Below are records; reproduce exactly the lines from the first through the one containing "D5: diode (A".

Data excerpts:
+-------+

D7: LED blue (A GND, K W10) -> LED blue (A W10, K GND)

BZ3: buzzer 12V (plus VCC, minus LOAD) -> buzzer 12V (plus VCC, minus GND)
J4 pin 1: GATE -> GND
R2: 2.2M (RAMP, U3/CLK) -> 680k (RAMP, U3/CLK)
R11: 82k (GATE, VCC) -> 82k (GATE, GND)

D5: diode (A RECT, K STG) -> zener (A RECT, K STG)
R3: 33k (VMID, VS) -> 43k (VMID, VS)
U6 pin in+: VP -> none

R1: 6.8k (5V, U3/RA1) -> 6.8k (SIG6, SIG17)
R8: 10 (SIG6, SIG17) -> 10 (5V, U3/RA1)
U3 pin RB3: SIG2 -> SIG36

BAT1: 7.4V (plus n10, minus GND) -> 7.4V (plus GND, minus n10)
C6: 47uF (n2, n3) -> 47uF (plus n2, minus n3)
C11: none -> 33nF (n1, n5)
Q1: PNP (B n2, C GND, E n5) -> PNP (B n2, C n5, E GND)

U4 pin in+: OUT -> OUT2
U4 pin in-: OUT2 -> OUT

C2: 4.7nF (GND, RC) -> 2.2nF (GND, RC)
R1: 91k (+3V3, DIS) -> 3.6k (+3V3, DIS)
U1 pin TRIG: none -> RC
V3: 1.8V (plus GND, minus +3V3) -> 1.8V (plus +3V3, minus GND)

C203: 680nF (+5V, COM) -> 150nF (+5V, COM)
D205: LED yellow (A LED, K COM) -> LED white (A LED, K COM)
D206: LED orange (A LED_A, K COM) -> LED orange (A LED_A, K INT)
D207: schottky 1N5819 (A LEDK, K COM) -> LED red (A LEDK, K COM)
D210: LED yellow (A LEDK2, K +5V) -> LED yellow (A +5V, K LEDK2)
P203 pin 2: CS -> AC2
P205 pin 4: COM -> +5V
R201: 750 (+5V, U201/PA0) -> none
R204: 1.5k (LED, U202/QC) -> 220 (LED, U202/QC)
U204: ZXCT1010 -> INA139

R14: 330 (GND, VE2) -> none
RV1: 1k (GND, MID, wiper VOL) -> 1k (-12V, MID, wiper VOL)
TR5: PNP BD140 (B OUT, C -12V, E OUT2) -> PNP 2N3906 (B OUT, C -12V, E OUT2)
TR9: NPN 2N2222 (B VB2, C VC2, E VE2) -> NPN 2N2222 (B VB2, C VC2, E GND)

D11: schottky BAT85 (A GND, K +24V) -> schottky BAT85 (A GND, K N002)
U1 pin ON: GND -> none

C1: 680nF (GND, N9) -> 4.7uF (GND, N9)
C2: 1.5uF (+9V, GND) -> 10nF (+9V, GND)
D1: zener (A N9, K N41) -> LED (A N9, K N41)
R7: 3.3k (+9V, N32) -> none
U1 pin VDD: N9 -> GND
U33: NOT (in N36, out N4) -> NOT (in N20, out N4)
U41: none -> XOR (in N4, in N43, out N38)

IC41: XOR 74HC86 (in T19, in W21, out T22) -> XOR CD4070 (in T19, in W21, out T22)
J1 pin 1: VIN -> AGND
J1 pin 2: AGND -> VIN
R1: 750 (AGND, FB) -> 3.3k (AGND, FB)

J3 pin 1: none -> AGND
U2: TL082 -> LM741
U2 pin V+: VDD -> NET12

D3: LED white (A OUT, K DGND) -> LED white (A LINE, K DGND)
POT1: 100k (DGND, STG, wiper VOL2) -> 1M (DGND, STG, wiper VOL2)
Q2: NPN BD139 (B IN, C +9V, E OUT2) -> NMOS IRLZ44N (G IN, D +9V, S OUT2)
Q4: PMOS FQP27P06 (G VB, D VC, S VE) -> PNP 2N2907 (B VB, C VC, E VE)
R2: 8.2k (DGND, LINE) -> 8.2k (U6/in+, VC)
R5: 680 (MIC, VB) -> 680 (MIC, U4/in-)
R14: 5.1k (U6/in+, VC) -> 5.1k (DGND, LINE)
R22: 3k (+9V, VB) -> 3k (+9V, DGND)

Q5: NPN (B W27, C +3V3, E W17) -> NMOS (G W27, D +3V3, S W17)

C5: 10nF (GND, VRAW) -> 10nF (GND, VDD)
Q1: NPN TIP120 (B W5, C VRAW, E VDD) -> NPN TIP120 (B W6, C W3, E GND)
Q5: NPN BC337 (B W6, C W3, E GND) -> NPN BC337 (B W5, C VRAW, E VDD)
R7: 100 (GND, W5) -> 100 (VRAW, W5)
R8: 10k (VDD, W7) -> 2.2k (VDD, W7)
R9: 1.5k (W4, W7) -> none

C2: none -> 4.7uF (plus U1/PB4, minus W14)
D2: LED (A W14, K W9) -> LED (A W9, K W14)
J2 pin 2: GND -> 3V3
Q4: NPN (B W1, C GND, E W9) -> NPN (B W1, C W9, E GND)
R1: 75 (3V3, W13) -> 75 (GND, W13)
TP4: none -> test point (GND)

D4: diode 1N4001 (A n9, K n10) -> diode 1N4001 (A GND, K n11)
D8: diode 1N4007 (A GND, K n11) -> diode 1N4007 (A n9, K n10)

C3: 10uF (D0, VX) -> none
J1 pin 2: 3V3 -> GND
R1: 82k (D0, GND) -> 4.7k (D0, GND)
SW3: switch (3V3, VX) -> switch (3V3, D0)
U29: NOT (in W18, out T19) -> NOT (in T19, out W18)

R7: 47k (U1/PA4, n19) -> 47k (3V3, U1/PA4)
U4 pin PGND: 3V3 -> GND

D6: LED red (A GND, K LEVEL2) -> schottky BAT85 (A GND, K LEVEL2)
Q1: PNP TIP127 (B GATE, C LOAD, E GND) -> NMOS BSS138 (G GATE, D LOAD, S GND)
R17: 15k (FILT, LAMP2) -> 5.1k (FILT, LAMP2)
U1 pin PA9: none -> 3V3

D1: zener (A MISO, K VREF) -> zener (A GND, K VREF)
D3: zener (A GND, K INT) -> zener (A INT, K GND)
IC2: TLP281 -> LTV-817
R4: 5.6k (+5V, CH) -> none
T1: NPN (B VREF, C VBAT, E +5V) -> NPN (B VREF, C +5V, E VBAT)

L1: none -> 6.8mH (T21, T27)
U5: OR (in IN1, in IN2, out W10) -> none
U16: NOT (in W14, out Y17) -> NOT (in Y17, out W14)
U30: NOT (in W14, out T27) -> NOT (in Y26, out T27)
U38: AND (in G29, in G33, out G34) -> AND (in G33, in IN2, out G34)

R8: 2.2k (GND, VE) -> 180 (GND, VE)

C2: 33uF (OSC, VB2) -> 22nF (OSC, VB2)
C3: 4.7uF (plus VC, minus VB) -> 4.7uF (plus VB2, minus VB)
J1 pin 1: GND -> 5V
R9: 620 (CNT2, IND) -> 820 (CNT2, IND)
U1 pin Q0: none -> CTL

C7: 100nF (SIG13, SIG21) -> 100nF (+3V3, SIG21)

+-------+

THE ANSWER:
D7: LED blue (A GND, K W10) -> LED blue (A W10, K GND)

BZ3: buzzer 12V (plus VCC, minus LOAD) -> buzzer 12V (plus VCC, minus GND)
J4 pin 1: GATE -> GND
R2: 2.2M (RAMP, U3/CLK) -> 680k (RAMP, U3/CLK)
R11: 82k (GATE, VCC) -> 82k (GATE, GND)

D5: diode (A RECT, K STG) -> zener (A RECT, K STG)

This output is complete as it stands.